# Task statement:
Where a line of the listing below includes the word "diode", reproduce that line.

# Material provided:
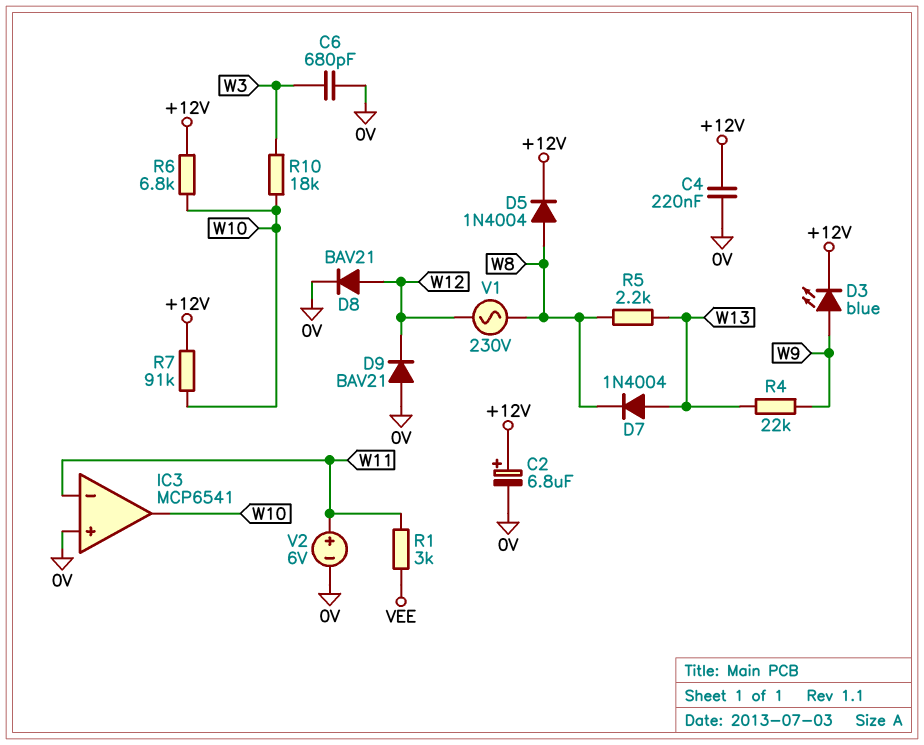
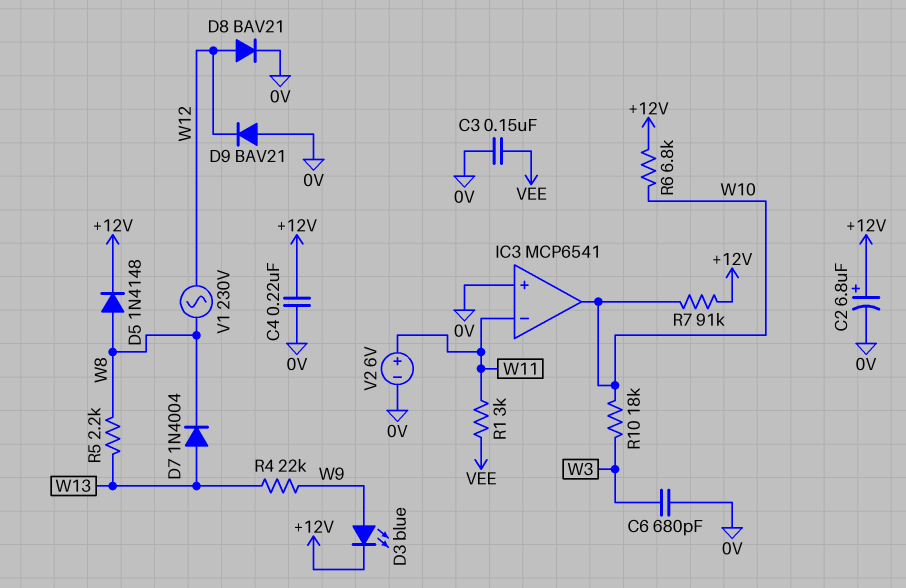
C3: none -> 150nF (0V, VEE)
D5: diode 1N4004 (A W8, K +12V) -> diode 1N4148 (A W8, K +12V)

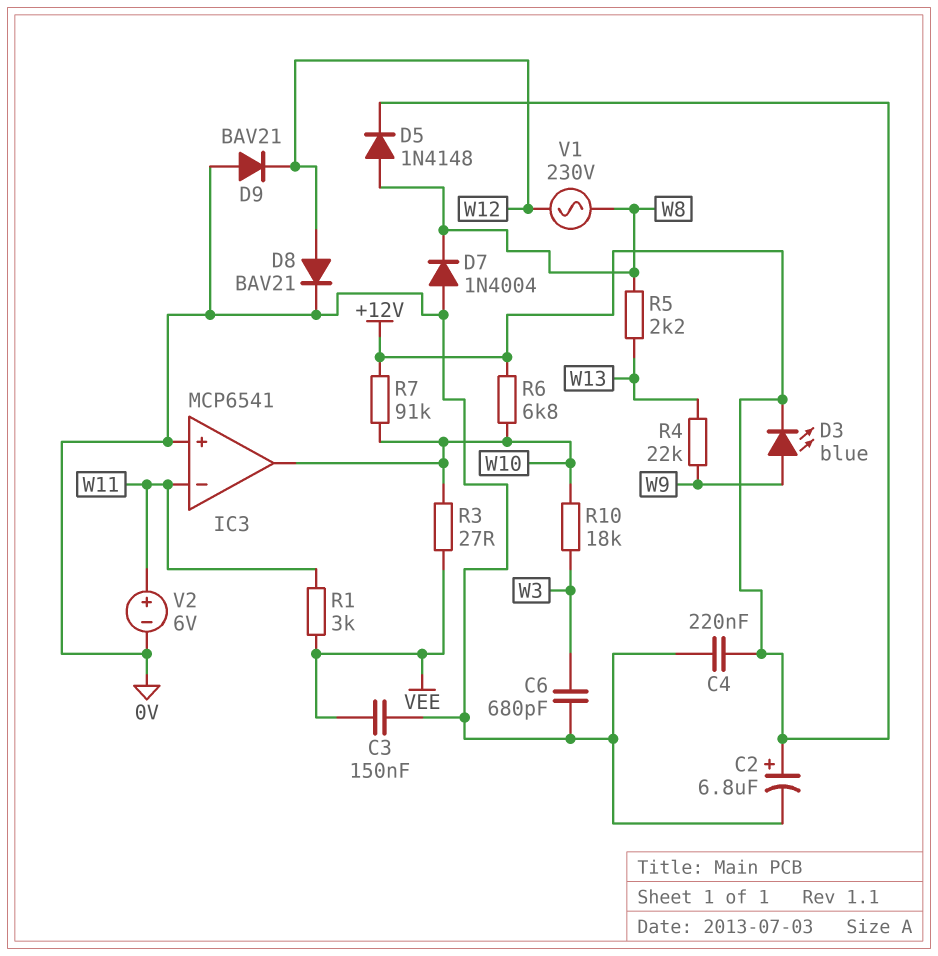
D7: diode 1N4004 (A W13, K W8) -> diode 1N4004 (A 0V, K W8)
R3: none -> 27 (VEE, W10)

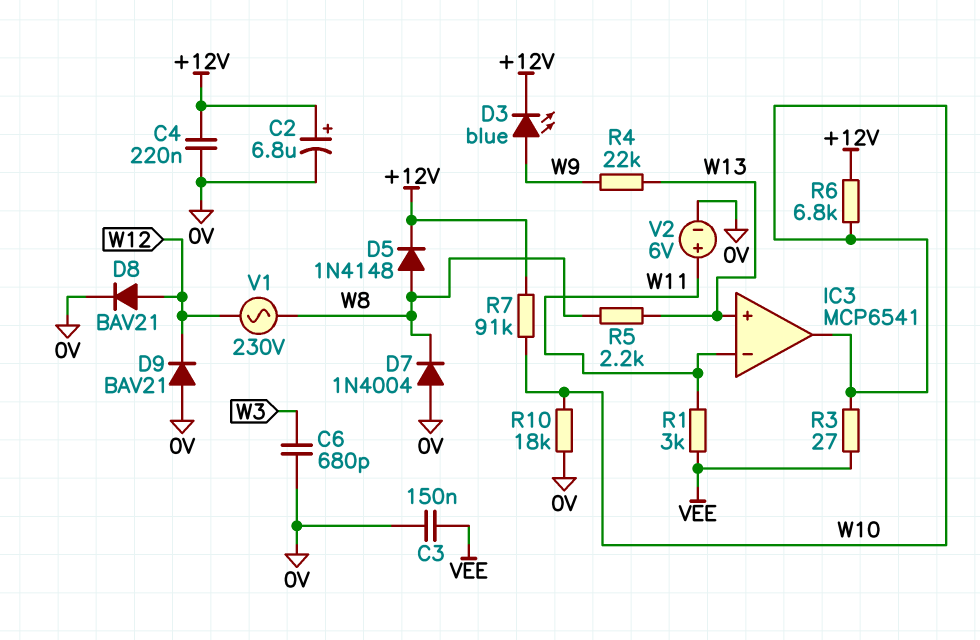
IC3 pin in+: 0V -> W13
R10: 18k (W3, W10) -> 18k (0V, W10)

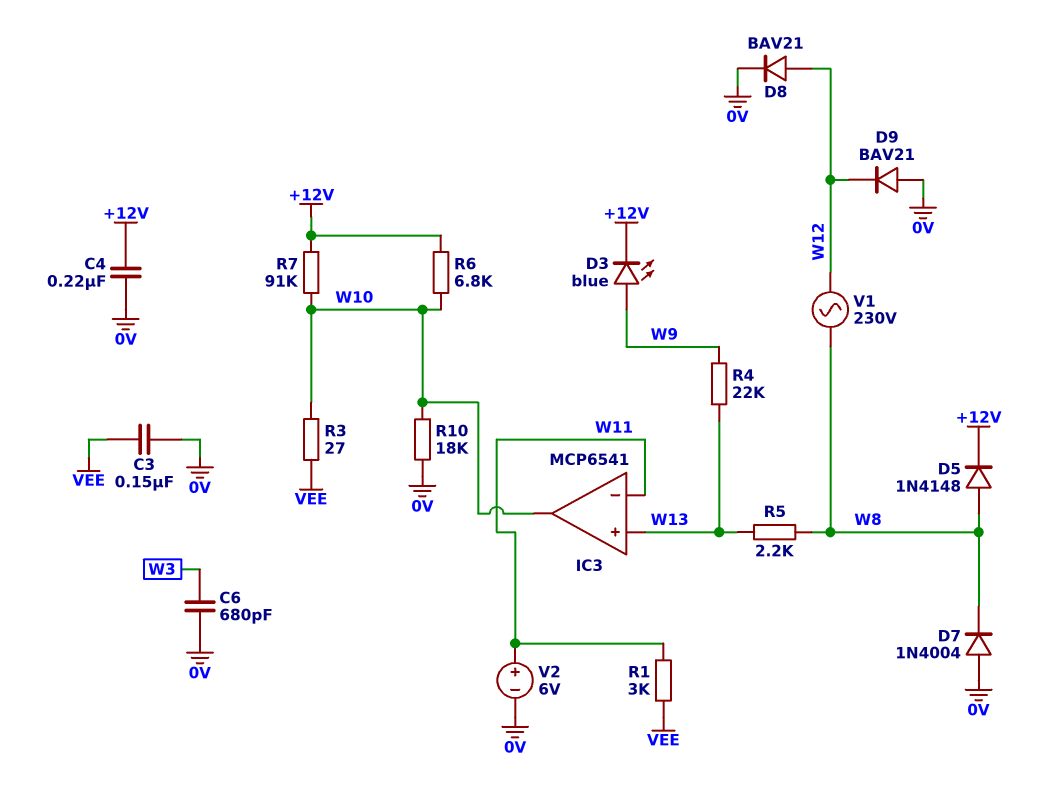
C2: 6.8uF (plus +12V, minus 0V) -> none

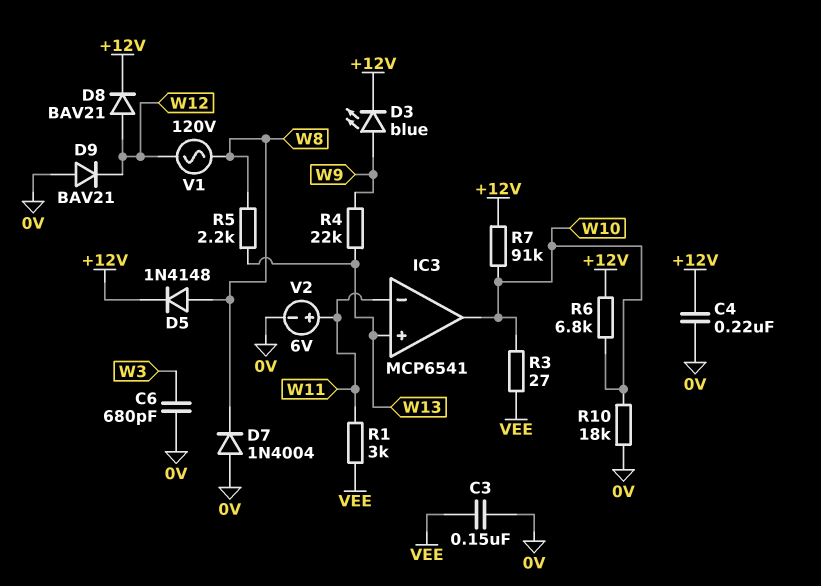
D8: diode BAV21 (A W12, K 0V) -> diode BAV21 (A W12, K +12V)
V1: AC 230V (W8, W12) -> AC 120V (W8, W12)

# Response:
D5: diode 1N4004 (A W8, K +12V) -> diode 1N4148 (A W8, K +12V)
D7: diode 1N4004 (A W13, K W8) -> diode 1N4004 (A 0V, K W8)
D8: diode BAV21 (A W12, K 0V) -> diode BAV21 (A W12, K +12V)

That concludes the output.